___ Data records ___

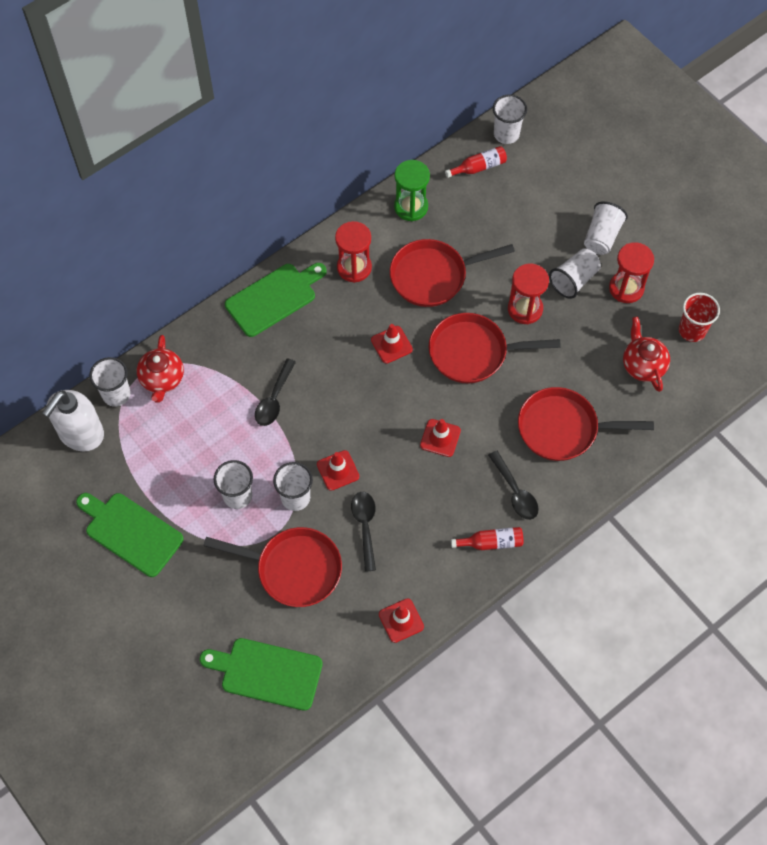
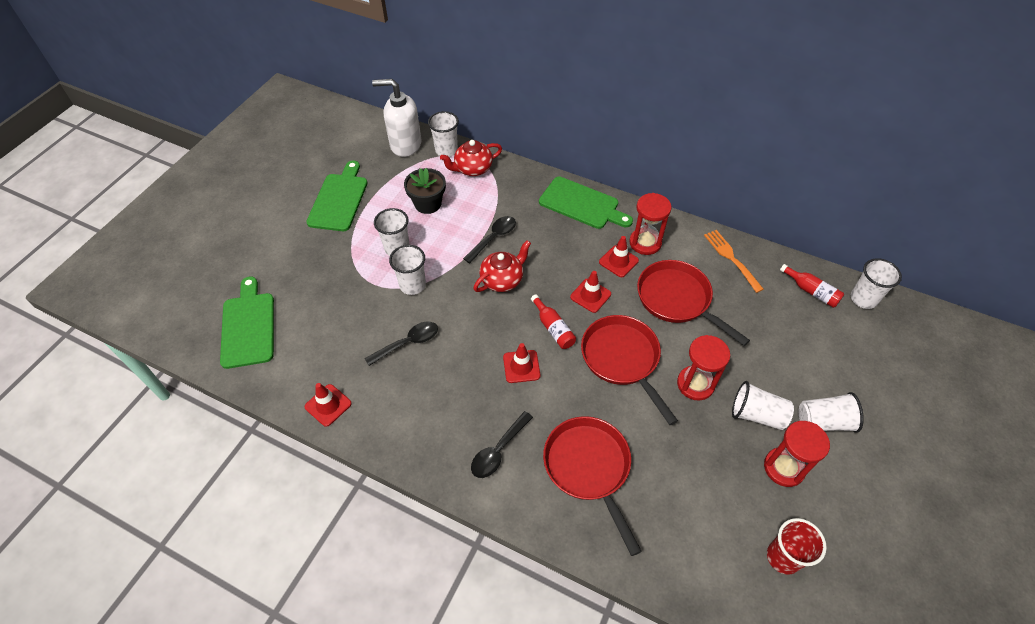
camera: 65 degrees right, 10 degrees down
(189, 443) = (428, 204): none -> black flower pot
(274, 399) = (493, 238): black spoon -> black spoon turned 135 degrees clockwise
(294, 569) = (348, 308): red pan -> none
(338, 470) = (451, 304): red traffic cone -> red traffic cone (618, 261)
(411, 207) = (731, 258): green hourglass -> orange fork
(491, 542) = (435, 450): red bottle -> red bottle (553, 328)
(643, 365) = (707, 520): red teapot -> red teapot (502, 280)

___

→ **Activity**
Write out the data exactly, but not its pictures.

→ **Answer section**
camera: 65 degrees right, 10 degrees down
(189, 443) = (428, 204): none -> black flower pot
(274, 399) = (493, 238): black spoon -> black spoon turned 135 degrees clockwise
(294, 569) = (348, 308): red pan -> none
(338, 470) = (451, 304): red traffic cone -> red traffic cone (618, 261)
(411, 207) = (731, 258): green hourglass -> orange fork
(491, 542) = (435, 450): red bottle -> red bottle (553, 328)
(643, 365) = (707, 520): red teapot -> red teapot (502, 280)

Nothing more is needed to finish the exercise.